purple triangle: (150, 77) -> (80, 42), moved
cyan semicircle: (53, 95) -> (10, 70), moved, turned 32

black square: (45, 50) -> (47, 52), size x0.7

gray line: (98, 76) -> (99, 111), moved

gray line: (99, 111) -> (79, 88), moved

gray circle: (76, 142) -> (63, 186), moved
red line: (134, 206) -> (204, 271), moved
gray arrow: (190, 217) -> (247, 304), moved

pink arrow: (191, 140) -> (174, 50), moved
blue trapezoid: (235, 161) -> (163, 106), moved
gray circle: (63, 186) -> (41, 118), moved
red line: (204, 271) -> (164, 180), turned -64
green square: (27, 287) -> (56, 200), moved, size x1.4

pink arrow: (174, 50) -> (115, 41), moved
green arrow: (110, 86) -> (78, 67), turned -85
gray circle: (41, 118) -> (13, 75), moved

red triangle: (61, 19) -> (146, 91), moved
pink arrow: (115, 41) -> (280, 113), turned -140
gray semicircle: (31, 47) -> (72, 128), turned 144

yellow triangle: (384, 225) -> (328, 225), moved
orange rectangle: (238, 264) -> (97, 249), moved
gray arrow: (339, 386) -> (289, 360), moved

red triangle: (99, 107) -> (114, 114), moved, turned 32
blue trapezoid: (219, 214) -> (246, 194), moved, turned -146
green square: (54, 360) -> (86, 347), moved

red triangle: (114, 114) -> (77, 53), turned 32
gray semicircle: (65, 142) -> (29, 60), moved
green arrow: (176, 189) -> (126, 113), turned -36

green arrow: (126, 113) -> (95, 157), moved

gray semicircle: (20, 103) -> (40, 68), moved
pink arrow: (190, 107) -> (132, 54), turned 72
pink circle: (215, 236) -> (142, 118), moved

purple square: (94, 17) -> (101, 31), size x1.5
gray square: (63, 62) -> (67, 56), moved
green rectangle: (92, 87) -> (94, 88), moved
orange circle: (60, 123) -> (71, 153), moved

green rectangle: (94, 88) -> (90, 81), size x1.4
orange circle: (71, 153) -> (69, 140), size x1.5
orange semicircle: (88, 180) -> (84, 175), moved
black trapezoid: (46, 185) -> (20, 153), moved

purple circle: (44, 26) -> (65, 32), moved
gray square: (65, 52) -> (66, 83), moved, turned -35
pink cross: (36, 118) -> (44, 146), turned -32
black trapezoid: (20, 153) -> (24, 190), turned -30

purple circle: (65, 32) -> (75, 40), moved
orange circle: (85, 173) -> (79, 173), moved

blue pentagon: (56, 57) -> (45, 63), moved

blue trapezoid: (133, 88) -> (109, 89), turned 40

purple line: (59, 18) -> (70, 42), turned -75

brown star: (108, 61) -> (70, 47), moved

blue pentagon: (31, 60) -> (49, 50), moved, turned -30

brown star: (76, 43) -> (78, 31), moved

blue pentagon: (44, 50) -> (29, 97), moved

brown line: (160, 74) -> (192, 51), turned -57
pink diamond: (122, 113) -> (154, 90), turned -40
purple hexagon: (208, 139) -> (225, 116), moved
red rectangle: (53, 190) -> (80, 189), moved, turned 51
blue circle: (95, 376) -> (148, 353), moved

--

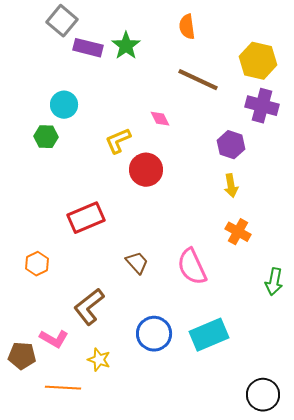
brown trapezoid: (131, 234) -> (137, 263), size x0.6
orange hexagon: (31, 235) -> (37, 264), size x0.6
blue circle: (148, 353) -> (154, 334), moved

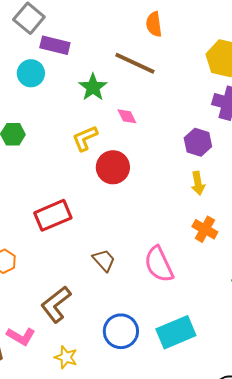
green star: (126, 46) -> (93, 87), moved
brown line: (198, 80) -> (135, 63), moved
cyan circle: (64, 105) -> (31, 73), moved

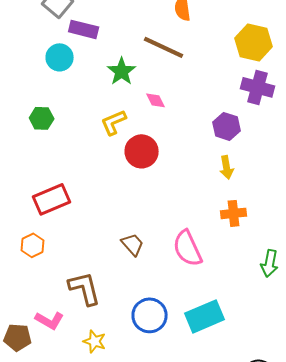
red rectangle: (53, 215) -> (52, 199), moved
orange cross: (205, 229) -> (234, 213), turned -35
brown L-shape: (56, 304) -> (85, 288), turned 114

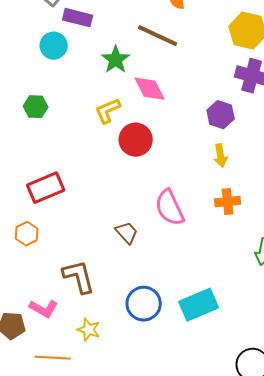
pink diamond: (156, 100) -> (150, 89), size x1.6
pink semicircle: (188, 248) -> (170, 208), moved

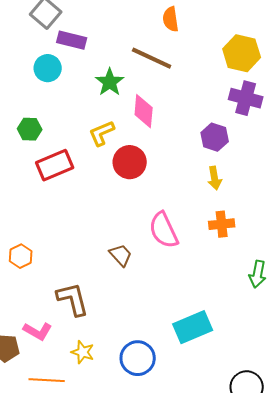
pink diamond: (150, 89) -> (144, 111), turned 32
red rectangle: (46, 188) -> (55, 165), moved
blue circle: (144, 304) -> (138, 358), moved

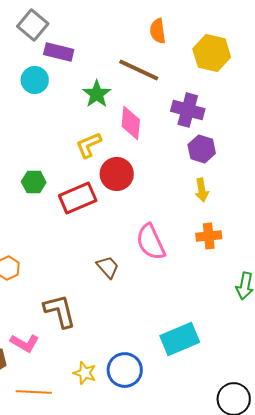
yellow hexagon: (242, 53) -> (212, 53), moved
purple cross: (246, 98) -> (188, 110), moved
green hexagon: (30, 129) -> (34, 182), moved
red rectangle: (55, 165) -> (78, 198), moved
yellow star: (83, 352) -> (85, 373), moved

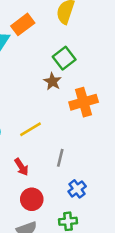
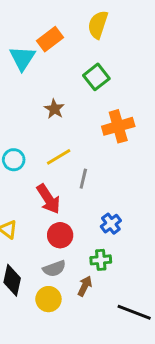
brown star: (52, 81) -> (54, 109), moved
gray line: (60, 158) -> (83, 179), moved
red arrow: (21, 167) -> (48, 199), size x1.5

==

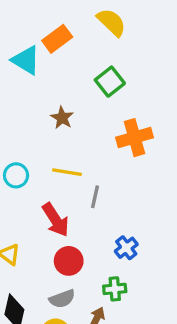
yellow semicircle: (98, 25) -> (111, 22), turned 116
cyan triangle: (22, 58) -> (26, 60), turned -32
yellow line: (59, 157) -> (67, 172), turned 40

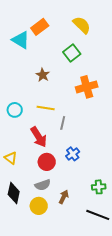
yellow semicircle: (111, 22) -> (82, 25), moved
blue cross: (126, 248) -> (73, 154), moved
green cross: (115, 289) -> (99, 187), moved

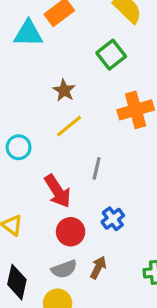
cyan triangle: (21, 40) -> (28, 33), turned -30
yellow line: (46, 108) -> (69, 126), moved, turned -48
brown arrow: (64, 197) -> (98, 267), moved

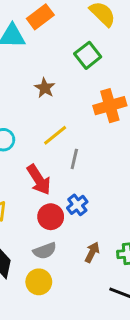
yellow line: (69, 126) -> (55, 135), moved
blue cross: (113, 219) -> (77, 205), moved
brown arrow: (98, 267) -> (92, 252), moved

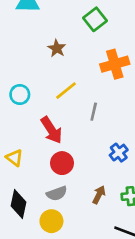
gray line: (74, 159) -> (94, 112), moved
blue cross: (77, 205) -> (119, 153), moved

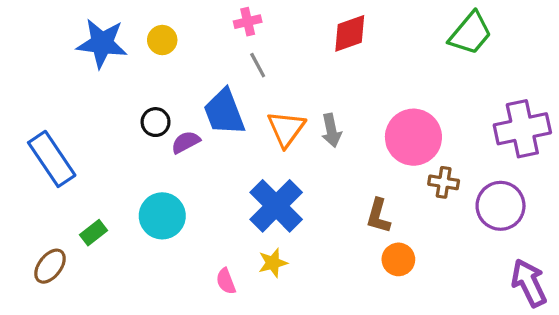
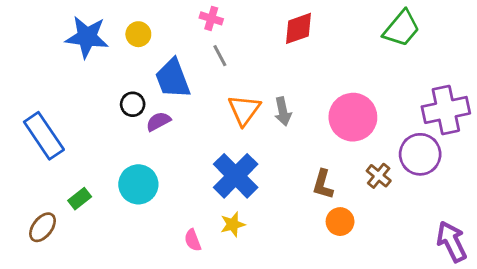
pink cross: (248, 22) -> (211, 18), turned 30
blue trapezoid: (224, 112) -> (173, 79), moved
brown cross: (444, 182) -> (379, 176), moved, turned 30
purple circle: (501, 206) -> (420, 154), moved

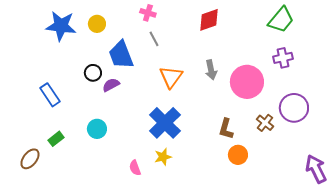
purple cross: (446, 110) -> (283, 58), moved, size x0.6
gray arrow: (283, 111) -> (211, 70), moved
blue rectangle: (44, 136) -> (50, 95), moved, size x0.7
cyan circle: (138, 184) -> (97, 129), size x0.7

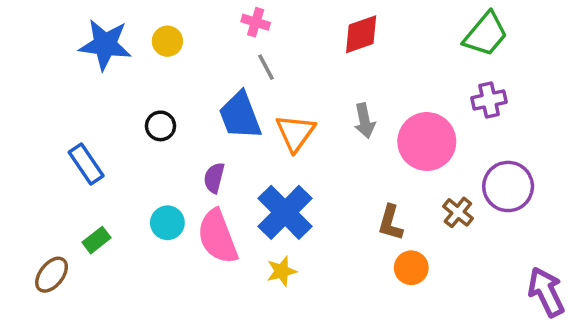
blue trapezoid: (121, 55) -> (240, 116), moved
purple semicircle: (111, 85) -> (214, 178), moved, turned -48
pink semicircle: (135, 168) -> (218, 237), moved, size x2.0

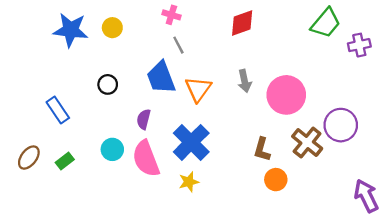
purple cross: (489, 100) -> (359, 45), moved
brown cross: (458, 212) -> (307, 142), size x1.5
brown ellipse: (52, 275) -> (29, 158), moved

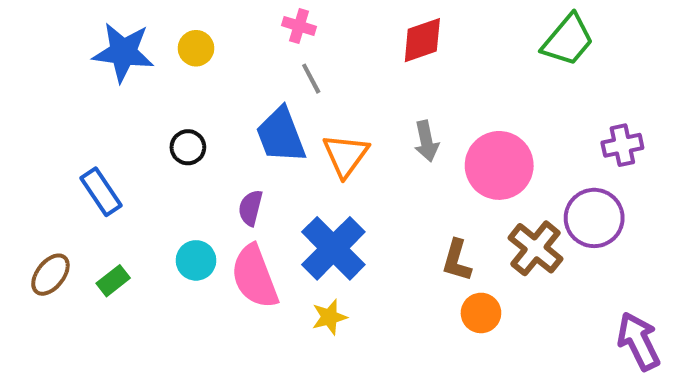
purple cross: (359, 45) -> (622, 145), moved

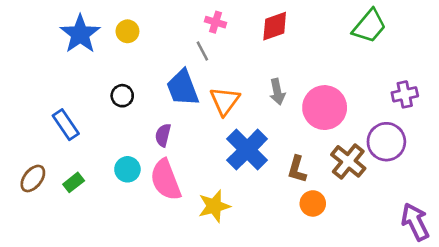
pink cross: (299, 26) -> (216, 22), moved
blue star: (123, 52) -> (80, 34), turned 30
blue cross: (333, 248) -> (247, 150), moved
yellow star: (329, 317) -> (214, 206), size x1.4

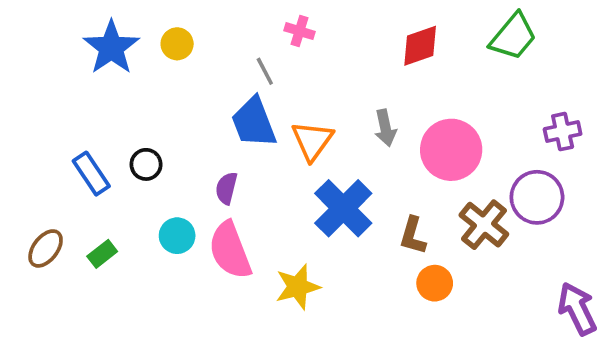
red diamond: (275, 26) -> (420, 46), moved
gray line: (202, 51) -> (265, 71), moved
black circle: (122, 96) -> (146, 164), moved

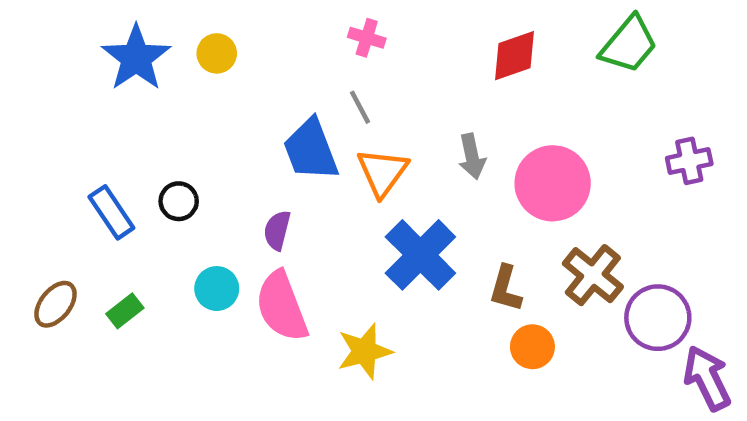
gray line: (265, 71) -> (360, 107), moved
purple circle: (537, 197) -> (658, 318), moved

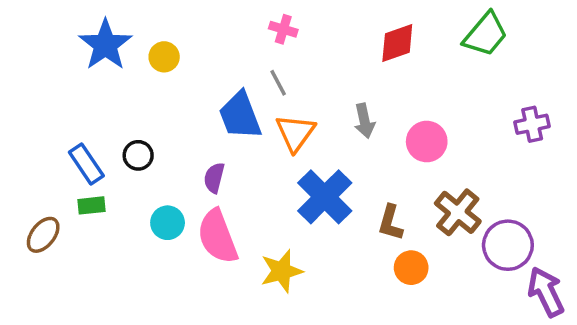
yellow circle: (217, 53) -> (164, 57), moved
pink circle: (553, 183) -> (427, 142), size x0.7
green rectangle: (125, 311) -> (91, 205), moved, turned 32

> **WORK ITEM**:
I'd like the lines above from the one with "purple triangle: (150, 77) -> (80, 42), moved" up to and including the one with "gray arrow: (339, 386) -> (289, 360), moved" copied exactly, with no other lines.

> **EXERCISE RESPONSE**:
purple triangle: (150, 77) -> (80, 42), moved
cyan semicircle: (53, 95) -> (10, 70), moved, turned 32

black square: (45, 50) -> (47, 52), size x0.7

gray line: (98, 76) -> (99, 111), moved

gray line: (99, 111) -> (79, 88), moved

gray circle: (76, 142) -> (63, 186), moved
red line: (134, 206) -> (204, 271), moved
gray arrow: (190, 217) -> (247, 304), moved

pink arrow: (191, 140) -> (174, 50), moved
blue trapezoid: (235, 161) -> (163, 106), moved
gray circle: (63, 186) -> (41, 118), moved
red line: (204, 271) -> (164, 180), turned -64
green square: (27, 287) -> (56, 200), moved, size x1.4

pink arrow: (174, 50) -> (115, 41), moved
green arrow: (110, 86) -> (78, 67), turned -85
gray circle: (41, 118) -> (13, 75), moved

red triangle: (61, 19) -> (146, 91), moved
pink arrow: (115, 41) -> (280, 113), turned -140
gray semicircle: (31, 47) -> (72, 128), turned 144

yellow triangle: (384, 225) -> (328, 225), moved
orange rectangle: (238, 264) -> (97, 249), moved
gray arrow: (339, 386) -> (289, 360), moved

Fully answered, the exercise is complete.